Exercise => Render the lines below as a JSON list of strings with one string per line, omitting blank lines.

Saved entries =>
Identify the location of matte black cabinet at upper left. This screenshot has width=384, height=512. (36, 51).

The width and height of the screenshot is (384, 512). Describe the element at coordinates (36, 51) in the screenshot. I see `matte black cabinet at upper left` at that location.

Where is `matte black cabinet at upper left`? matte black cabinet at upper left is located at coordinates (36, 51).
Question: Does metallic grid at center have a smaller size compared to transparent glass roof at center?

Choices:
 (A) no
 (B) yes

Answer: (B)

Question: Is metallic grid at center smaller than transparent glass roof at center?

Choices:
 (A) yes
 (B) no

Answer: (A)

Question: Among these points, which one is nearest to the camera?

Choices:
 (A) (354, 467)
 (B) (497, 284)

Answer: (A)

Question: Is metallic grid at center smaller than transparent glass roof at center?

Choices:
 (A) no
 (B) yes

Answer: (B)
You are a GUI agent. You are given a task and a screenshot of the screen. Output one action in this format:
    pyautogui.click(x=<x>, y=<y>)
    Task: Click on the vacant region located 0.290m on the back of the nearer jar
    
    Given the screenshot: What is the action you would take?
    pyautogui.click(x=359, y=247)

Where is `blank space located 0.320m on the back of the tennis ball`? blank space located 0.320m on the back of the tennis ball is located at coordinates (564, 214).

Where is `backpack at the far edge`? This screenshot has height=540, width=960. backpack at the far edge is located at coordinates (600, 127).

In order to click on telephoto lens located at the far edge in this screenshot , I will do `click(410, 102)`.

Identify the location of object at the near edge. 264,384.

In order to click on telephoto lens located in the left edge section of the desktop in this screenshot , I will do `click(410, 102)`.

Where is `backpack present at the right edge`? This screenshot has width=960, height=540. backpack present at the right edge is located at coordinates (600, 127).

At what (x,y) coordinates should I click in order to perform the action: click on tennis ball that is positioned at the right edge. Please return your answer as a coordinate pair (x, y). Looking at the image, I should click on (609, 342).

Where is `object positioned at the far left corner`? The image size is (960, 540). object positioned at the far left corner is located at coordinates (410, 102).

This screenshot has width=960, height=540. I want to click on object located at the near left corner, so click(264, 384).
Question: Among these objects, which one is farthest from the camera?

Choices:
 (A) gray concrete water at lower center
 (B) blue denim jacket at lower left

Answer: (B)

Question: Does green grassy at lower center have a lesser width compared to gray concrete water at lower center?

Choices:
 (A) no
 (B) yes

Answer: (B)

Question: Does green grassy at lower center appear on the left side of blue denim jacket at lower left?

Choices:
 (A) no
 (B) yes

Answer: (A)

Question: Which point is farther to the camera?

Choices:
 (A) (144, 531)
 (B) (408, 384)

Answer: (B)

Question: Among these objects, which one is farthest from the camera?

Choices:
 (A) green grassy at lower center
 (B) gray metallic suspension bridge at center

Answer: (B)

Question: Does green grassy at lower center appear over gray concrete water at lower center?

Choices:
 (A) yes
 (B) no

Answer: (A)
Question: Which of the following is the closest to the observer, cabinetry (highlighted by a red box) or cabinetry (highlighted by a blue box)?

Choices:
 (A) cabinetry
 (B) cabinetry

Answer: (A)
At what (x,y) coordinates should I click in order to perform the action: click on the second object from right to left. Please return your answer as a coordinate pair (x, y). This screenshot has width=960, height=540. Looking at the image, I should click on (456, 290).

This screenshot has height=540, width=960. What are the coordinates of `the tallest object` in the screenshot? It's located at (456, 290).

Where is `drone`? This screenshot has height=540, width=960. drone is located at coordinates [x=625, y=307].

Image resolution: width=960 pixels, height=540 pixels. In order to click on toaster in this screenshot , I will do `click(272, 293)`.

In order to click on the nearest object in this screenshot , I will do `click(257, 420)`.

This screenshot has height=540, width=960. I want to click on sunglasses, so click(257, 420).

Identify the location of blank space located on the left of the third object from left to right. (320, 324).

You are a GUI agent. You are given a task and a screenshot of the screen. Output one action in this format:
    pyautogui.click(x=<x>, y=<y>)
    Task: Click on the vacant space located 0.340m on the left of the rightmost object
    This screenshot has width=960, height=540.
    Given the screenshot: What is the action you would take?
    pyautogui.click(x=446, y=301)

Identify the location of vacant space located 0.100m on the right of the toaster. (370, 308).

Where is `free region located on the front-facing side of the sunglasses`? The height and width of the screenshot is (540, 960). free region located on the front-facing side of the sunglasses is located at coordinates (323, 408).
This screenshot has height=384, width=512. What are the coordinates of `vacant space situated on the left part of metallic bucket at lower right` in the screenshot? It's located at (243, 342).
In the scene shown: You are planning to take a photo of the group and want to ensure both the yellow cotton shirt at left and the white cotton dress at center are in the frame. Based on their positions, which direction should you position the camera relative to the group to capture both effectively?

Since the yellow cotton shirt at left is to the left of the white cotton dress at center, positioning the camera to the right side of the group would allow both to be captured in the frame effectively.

Solution for this problem =>
[
  "Identify the location of matte black cabinet at upper left. This screenshot has width=384, height=512. (36, 51).",
  "The width and height of the screenshot is (384, 512). Describe the element at coordinates (36, 51) in the screenshot. I see `matte black cabinet at upper left` at that location.",
  "Where is `matte black cabinet at upper left`? matte black cabinet at upper left is located at coordinates (36, 51).",
  "Question: Does metallic grid at center have a smaller size compared to transparent glass roof at center?",
  "Choices:",
  " (A) no",
  " (B) yes",
  "Answer: (B)",
  "Question: Is metallic grid at center smaller than transparent glass roof at center?",
  "Choices:",
  " (A) yes",
  " (B) no",
  "Answer: (A)",
  "Question: Among these points, which one is nearest to the camera?",
  "Choices:",
  " (A) (354, 467)",
  " (B) (497, 284)",
  "Answer: (A)",
  "Question: Is metallic grid at center smaller than transparent glass roof at center?",
  "Choices:",
  " (A) no",
  " (B) yes",
  "Answer: (B)",
  "You are a GUI agent. You are given a task and a screenshot of the screen. Output one action in this format:",
  "    pyautogui.click(x=<x>, y=<y>)",
  "    Task: Click on the vacant region located 0.290m on the back of the nearer jar",
  "    Given the screenshot: What is the action you would take?",
  "    pyautogui.click(x=359, y=247)",
  "Where is `blank space located 0.320m on the back of the tennis ball`? blank space located 0.320m on the back of the tennis ball is located at coordinates (564, 214).",
  "Where is `backpack at the far edge`? This screenshot has height=540, width=960. backpack at the far edge is located at coordinates (600, 127).",
  "In order to click on telephoto lens located at the far edge in this screenshot , I will do `click(410, 102)`.",
  "Identify the location of object at the near edge. 264,384.",
  "In order to click on telephoto lens located in the left edge section of the desktop in this screenshot , I will do `click(410, 102)`.",
  "Where is `backpack present at the right edge`? This screenshot has width=960, height=540. backpack present at the right edge is located at coordinates (600, 127).",
  "At what (x,y) coordinates should I click in order to perform the action: click on tennis ball that is positioned at the right edge. Please return your answer as a coordinate pair (x, y). Looking at the image, I should click on (609, 342).",
  "Where is `object positioned at the far left corner`? The image size is (960, 540). object positioned at the far left corner is located at coordinates (410, 102).",
  "This screenshot has width=960, height=540. I want to click on object located at the near left corner, so click(264, 384).",
  "Question: Among these objects, which one is farthest from the camera?",
  "Choices:",
  " (A) gray concrete water at lower center",
  " (B) blue denim jacket at lower left",
  "Answer: (B)",
  "Question: Does green grassy at lower center have a lesser width compared to gray concrete water at lower center?",
  "Choices:",
  " (A) no",
  " (B) yes",
  "Answer: (B)",
  "Question: Does green grassy at lower center appear on the left side of blue denim jacket at lower left?",
  "Choices:",
  " (A) no",
  " (B) yes",
  "Answer: (A)",
  "Question: Which point is farther to the camera?",
  "Choices:",
  " (A) (144, 531)",
  " (B) (408, 384)",
  "Answer: (B)",
  "Question: Among these objects, which one is farthest from the camera?",
  "Choices:",
  " (A) green grassy at lower center",
  " (B) gray metallic suspension bridge at center",
  "Answer: (B)",
  "Question: Does green grassy at lower center appear over gray concrete water at lower center?",
  "Choices:",
  " (A) yes",
  " (B) no",
  "Answer: (A)",
  "Question: Which of the following is the closest to the observer, cabinetry (highlighted by a red box) or cabinetry (highlighted by a blue box)?",
  "Choices:",
  " (A) cabinetry",
  " (B) cabinetry",
  "Answer: (A)",
  "At what (x,y) coordinates should I click in order to perform the action: click on the second object from right to left. Please return your answer as a coordinate pair (x, y). This screenshot has width=960, height=540. Looking at the image, I should click on (456, 290).",
  "This screenshot has height=540, width=960. What are the coordinates of `the tallest object` in the screenshot? It's located at (456, 290).",
  "Where is `drone`? This screenshot has height=540, width=960. drone is located at coordinates [x=625, y=307].",
  "Image resolution: width=960 pixels, height=540 pixels. In order to click on toaster in this screenshot , I will do `click(272, 293)`.",
  "In order to click on the nearest object in this screenshot , I will do `click(257, 420)`.",
  "This screenshot has height=540, width=960. I want to click on sunglasses, so click(257, 420).",
  "Identify the location of blank space located on the left of the third object from left to right. (320, 324).",
  "You are a GUI agent. You are given a task and a screenshot of the screen. Output one action in this format:",
  "    pyautogui.click(x=<x>, y=<y>)",
  "    Task: Click on the vacant space located 0.340m on the left of the rightmost object",
  "    This screenshot has width=960, height=540.",
  "    Given the screenshot: What is the action you would take?",
  "    pyautogui.click(x=446, y=301)",
  "Identify the location of vacant space located 0.100m on the right of the toaster. (370, 308).",
  "Where is `free region located on the front-facing side of the sunglasses`? The height and width of the screenshot is (540, 960). free region located on the front-facing side of the sunglasses is located at coordinates (323, 408).",
  "This screenshot has height=384, width=512. What are the coordinates of `vacant space situated on the left part of metallic bucket at lower right` in the screenshot? It's located at (243, 342).",
  "In the scene shown: You are planning to take a photo of the group and want to ensure both the yellow cotton shirt at left and the white cotton dress at center are in the frame. Based on their positions, which direction should you position the camera relative to the group to capture both effectively?",
  "Since the yellow cotton shirt at left is to the left of the white cotton dress at center, positioning the camera to the right side of the group would allow both to be captured in the frame effectively."
]